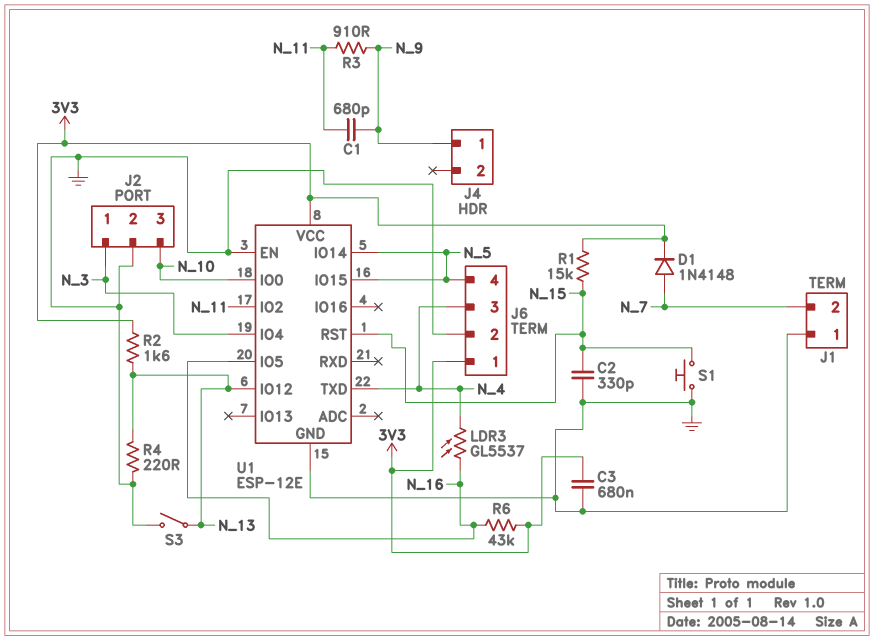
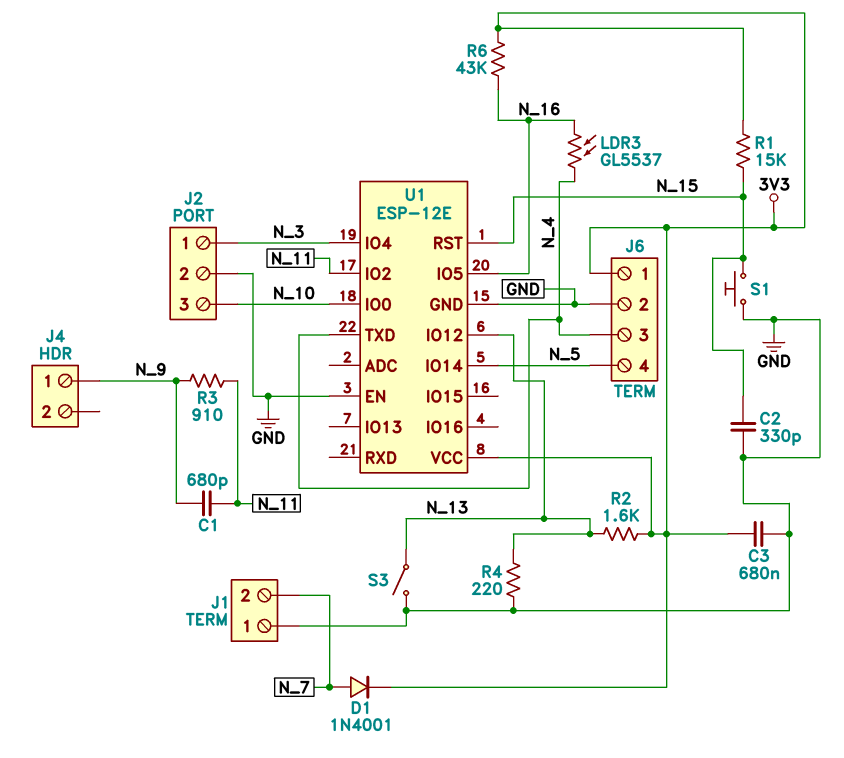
D1: diode 1N4148 (A N_7, K 3V3) -> diode 1N4001 (A N_7, K 3V3)
U1 pin IO15: N_5 -> none

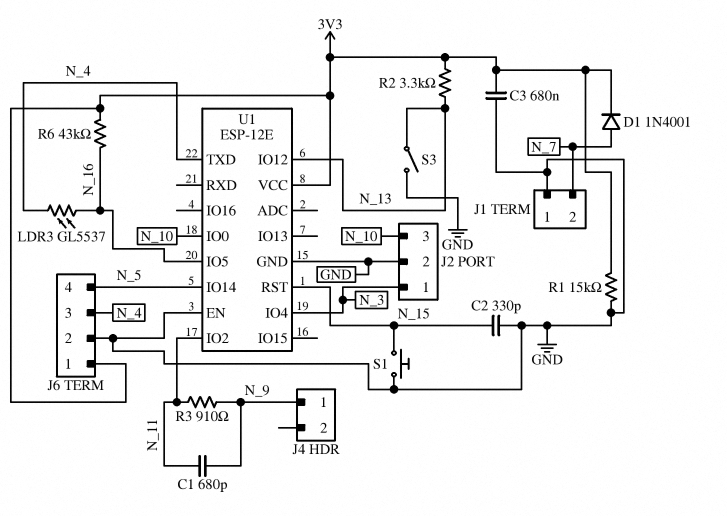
R1: 15k (3V3, N_15) -> 15k (3V3, GND)
R2: 1.6k (3V3, N_13) -> 3.3k (3V3, N_13)
R4: 220 (GND, N_13) -> none

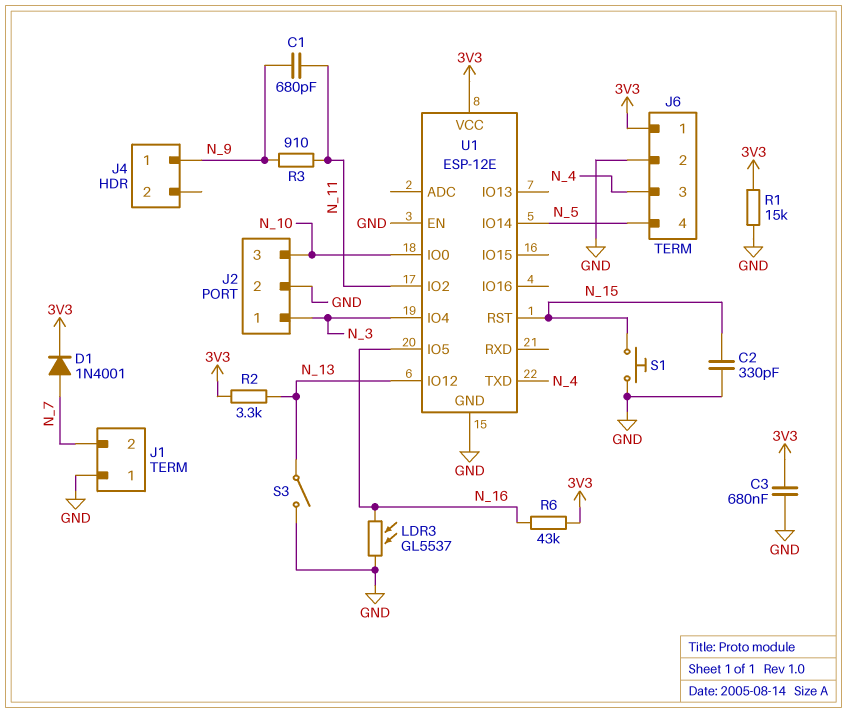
LDR3: GL5537 (N_4, N_16) -> GL5537 (GND, N_16)

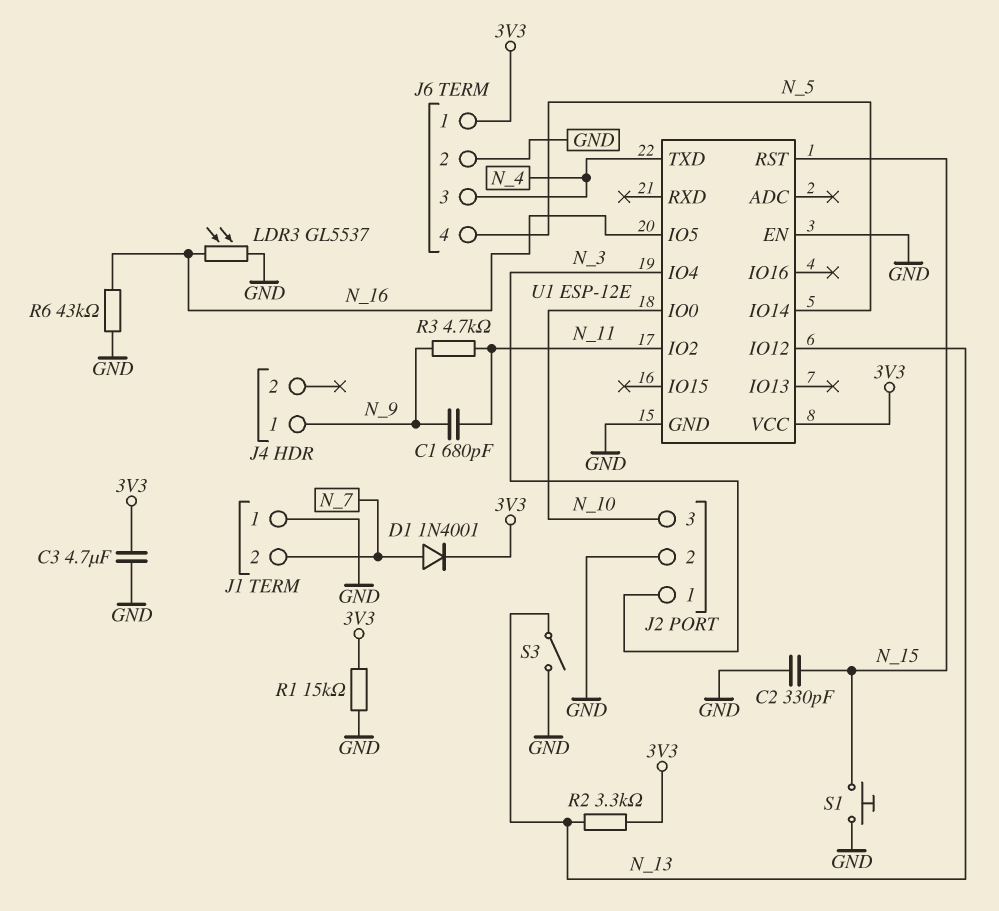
C3: 680nF (3V3, GND) -> 4.7uF (3V3, GND)
R3: 910 (N_9, N_11) -> 4.7k (N_9, N_11)
R6: 43k (3V3, N_16) -> 43k (GND, N_16)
• • • • •
§ WHAT YOU ARE ASKED TO DO
Pick every line from the listing holding the string "none", and copy it.

§ SOLUTION
U1 pin IO15: N_5 -> none
R4: 220 (GND, N_13) -> none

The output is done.